Stored items:
****************

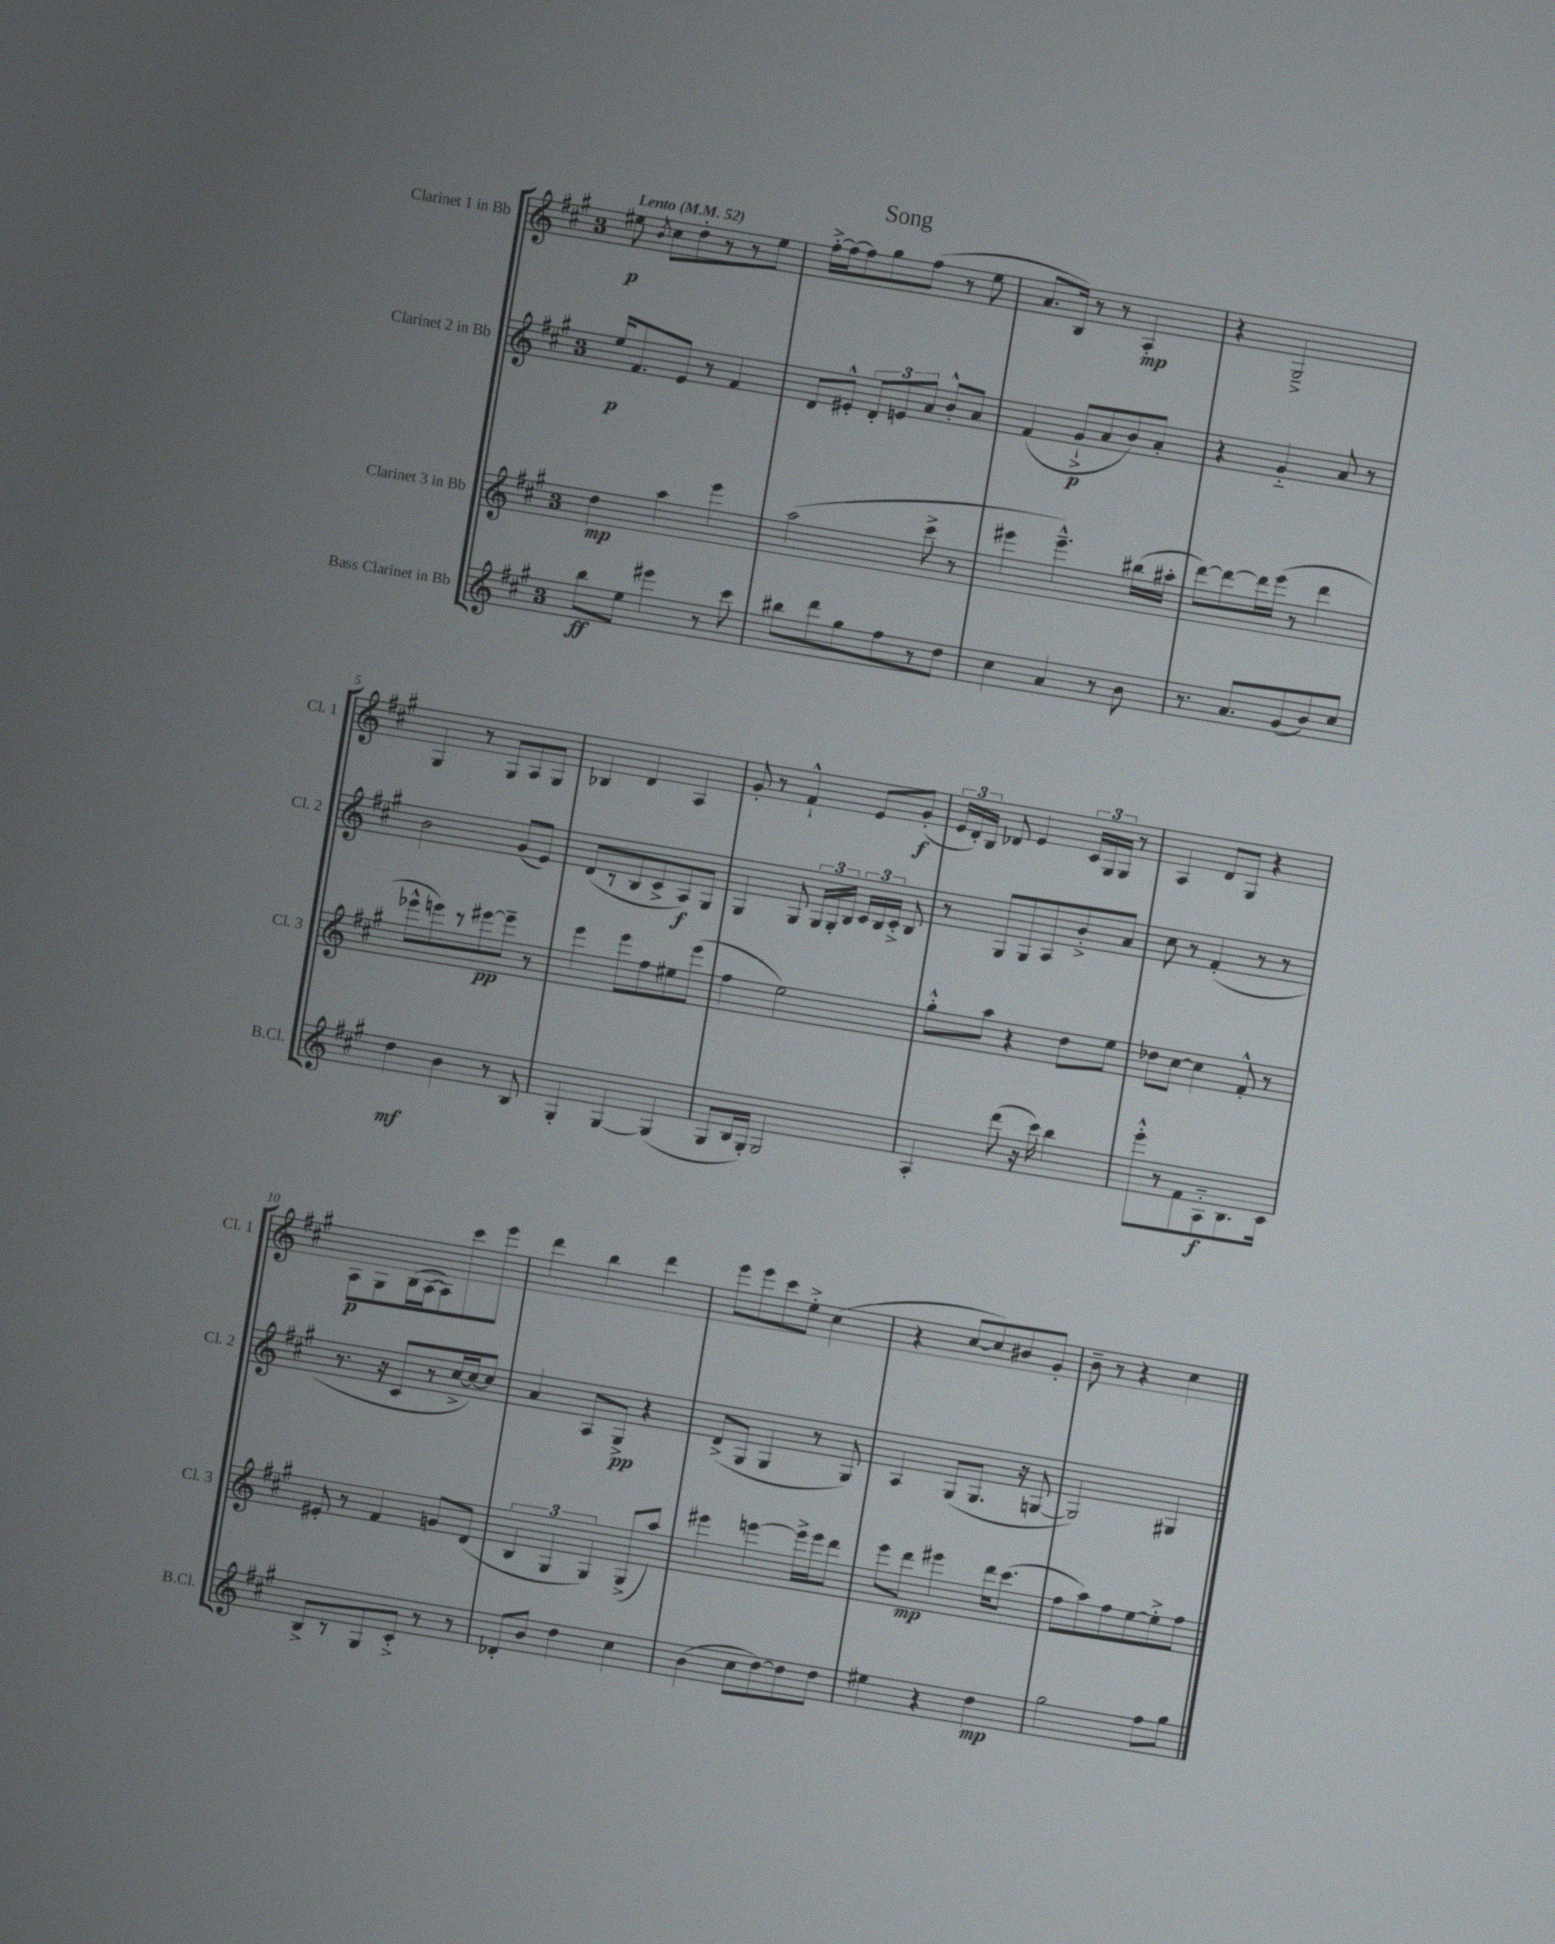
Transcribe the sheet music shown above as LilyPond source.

\header { title = "Song" }
<<
\new StaffGroup <<
\new Staff = "s0" \with { instrumentName = "Clarinet 1 in Bb" shortInstrumentName = "Cl. 1" } {
    \clef treble \key a \major \once \override Staff.TimeSignature.style = #'single-digit \time 3/4 \tempo "Lento" 4 = 52
    \autoBeamOff eis''8\p \acciaccatura { b'8 } cis''8[ d''8-. r8 r8 eis''8] |
    fis''16[~-.-> fis''16~ fis''8 gis''8 fis''8]( r8 e''8 |
    a'8.[ b16]) r8 r8 a4-.\mp |
    r4 gis2---> |
    gis4 r8 gis8[ a8 gis8] |
    bes4 d'4 a4 |
    gis'8-. r8 fis'4-!-^ e'8[ gis'8]-.\f( |
    \tuplet 3/2 { e'16[ d'16-.) b16] } des'8 e'4 \tuplet 3/2 { cis'16[ gis16 gis16] } r8 |
    a4 d'8[ gis8] r4 |
    a8[\p gis8 b16( a16~ a8) cis'''8 e'''8] |
    d'''4 b''4 d'''4 |
    e'''8[ e'''8 cis'''8 e''8]-.-> cis''4( |
    r4 cis''8[~ cis''8) bis'8 gis'8]-. |
    b'8-- r8 r4 cis''4 \bar "|." |
}
\new Staff = "s1" \with { instrumentName = "Clarinet 2 in Bb" shortInstrumentName = "Cl. 2" } {
    \clef treble \key a \major \once \override Staff.TimeSignature.style = #'single-digit \time 3/4
    \autoBeamOff e''16[\p fis'8. e'8] r8 fis'4 |
    d'8[ eis'8]-.-^ \tuplet 3/2 { d'8[-. e'8 a'8] } b'8[-.-^ a'8] |
    fis'4( gis'8[-!->\p a'8 b'8) a'8]-. |
    r4 gis'4-_ a'8 r8 |
    b'2 gis'8[( e'8]) |
    d'8[( r8 b8 cis'8-> a8\f) gis8] |
    gis4 gis8 \tuplet 3/2 { gis16[ gis16-. b16] } \tuplet 3/2 { cis'16[ b16 cis'16]-.-> } b8 |
    r8 gis8[ gis8 a8 b'8-.-> a'8] |
    cis''8 r8 fis'4-.( r8 r8 |
    r8. r16 cis'8[ r8 cis''16~-> cis''16~) cis''8] |
    a'4 a8[ gis8]->\pp r4 |
    d'8[->( gis8] gis4 r8 gis8) |
    a4 gis8[( gis8.] r16 g8~ |
    g2) gis4 \bar "|." |
}
\new Staff = "s2" \with { instrumentName = "Clarinet 3 in Bb" shortInstrumentName = "Cl. 3" } {
    \clef treble \key a \major \once \override Staff.TimeSignature.style = #'single-digit \time 3/4
    \autoBeamOff d''4\mp a''4 e'''4 |
    a''2( cis'''8-> r8 |
    eis'''4 eis'''4.---^) bis''16[( ais''16]-. |
    d'''8[~) d'''8~ d'''16 e'''16]( r8 d'''4 |
    ees'''8[-^ e'''8) r8 eis'''8~\pp eis'''8]-- r8 |
    e'''4 e'''8[ fis''8 eis''8 e'''8]( |
    fis''4 e''2) |
    gis''8[-.-^ a''8] r4 d''8[ e''8] |
    des''8[ cis''8]~ cis''4 fis'8-.-^ r8 |
    eis'8-. r8 fis'4 g'8[ d'8]( |
    \tuplet 3/2 { b4 gis4 gis4) } gis8[->( a''8]) |
    eis'''4 e'''4~ e'''16[-> e'''16 d'''8] |
    e'''8[ d'''8]\mp eis'''4 d'''16[ cis'''8.]( |
    fis''8[ a''8) fis''8 e''8~ e''8-.-> fis''8] \bar "|." |
}
\new Staff = "s3" \with { instrumentName = "Bass Clarinet in Bb" shortInstrumentName = "B.Cl." } {
    \clef treble \key a \major \once \override Staff.TimeSignature.style = #'single-digit \time 3/4
    \autoBeamOff b''8[\ff e''8] eis'''4 r8 cis'''8 |
    bis''8[ d'''8 gis''8 fis''8 r8 d''8] |
    cis''4 a'4 r8 b'8 |
    r8. a'8.[ gis'8( b'8) cis''8] |
    d''4\mf b'4 r8 b8 |
    gis4-. gis4~ gis4( |
    gis8[ b16 gis16]-.) gis2 |
    a4-. d'''8( r16 cis'''16) b''4 |
    e'''8[-.-^ r8 fis'8 a8-_\f b8. cis'16] |
    b8[-> r8 gis8 cis'8]-.-> r8 r8 |
    des'8[-. b'8] d''4 cis''4 |
    b'4( cis''8[ d''8~) d''8 d''8] |
    eis''4 r4 d''4\mp |
    gis''2 fis''8[ gis''8] \bar "|." |
}
>>
>>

****************

## To do
Report every line of the records above that contains the string "Clarinet", counting a match only when the case is the same.

## Exercise result
\new Staff = "s0" \with { instrumentName = "Clarinet 1 in Bb" shortInstrumentName = "Cl. 1" } {
\new Staff = "s1" \with { instrumentName = "Clarinet 2 in Bb" shortInstrumentName = "Cl. 2" } {
\new Staff = "s2" \with { instrumentName = "Clarinet 3 in Bb" shortInstrumentName = "Cl. 3" } {
\new Staff = "s3" \with { instrumentName = "Bass Clarinet in Bb" shortInstrumentName = "B.Cl." } {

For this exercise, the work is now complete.